WHAT TO DO: If a line in the data holds the string "left", list it.

Scene comparison data
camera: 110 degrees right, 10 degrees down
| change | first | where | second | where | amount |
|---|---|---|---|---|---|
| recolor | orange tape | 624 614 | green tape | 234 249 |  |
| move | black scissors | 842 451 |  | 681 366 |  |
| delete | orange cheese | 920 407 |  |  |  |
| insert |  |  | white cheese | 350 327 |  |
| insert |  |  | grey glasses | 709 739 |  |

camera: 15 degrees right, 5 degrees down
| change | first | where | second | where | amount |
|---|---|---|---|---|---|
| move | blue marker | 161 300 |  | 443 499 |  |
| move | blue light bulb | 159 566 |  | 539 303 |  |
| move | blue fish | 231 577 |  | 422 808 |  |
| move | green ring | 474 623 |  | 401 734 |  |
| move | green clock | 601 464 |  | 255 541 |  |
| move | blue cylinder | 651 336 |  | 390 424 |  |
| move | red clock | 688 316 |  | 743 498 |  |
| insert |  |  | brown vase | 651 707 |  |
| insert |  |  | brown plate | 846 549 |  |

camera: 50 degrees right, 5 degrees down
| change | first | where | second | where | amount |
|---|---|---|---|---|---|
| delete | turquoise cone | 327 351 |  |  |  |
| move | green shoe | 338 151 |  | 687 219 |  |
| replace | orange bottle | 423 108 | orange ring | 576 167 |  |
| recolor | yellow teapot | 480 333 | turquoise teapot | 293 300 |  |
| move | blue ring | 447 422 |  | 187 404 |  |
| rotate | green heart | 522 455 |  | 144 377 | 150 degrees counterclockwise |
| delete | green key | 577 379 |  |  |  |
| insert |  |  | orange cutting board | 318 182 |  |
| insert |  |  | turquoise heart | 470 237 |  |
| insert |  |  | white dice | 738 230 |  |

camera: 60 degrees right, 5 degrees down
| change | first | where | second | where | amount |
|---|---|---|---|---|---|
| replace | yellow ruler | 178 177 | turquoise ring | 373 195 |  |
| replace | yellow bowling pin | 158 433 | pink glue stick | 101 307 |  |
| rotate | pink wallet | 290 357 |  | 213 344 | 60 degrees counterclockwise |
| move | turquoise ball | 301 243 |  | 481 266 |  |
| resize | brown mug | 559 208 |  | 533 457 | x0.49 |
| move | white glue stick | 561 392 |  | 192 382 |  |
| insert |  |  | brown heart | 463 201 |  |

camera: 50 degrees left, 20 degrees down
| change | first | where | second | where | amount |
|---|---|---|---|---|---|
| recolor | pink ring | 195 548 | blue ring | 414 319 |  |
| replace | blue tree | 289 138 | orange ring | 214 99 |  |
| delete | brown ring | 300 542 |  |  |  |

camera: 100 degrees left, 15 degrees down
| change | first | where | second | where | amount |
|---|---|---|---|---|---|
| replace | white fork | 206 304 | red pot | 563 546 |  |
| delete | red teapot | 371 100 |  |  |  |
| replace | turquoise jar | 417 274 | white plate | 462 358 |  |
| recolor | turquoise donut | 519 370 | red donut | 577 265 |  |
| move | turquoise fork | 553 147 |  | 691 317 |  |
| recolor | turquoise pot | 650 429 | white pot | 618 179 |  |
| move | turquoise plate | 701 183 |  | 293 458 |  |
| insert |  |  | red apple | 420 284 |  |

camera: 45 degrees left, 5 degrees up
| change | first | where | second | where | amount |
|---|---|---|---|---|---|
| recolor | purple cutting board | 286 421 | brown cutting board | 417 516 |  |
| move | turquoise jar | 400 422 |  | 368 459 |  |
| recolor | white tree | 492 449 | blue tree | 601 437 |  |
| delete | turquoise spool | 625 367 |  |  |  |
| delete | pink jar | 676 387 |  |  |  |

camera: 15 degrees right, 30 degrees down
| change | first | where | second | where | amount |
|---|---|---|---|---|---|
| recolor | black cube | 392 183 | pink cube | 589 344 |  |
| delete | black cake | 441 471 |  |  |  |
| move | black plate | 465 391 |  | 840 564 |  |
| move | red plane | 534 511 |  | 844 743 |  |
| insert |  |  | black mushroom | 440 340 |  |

RESULT OF THIS TASK:
camera: 50 degrees left, 20 degrees down
camera: 100 degrees left, 15 degrees down
camera: 45 degrees left, 5 degrees up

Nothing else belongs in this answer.